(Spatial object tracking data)
..............................

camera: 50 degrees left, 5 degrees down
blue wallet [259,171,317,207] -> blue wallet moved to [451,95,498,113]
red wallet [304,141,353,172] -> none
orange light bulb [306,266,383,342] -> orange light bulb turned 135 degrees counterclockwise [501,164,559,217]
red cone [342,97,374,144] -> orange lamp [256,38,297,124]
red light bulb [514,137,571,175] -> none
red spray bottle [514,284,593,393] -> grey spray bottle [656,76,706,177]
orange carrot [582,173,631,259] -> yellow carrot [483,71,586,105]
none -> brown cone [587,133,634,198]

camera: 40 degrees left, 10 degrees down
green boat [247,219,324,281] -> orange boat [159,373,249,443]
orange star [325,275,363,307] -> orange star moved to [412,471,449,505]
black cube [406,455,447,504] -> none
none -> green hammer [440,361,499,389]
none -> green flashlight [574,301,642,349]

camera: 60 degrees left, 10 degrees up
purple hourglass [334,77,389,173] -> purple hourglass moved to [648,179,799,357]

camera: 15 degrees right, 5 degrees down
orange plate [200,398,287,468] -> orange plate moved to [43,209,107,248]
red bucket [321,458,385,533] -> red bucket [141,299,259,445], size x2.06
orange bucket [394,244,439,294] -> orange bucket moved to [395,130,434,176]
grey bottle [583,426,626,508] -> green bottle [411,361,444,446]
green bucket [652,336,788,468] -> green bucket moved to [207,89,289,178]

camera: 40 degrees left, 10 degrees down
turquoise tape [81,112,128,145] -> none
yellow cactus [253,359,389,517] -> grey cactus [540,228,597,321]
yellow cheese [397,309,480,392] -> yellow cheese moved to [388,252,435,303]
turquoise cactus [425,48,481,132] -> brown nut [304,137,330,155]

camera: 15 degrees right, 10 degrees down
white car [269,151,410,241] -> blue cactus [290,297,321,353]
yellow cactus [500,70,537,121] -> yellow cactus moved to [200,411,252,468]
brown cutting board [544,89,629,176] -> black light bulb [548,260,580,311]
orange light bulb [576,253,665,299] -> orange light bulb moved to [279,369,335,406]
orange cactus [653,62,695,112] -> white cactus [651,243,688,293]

..............................

## Your instructions
The answer must consist of every line from the entries above that contains the string "left".

## Task answer
camera: 50 degrees left, 5 degrees down
camera: 40 degrees left, 10 degrees down
camera: 60 degrees left, 10 degrees up
camera: 40 degrees left, 10 degrees down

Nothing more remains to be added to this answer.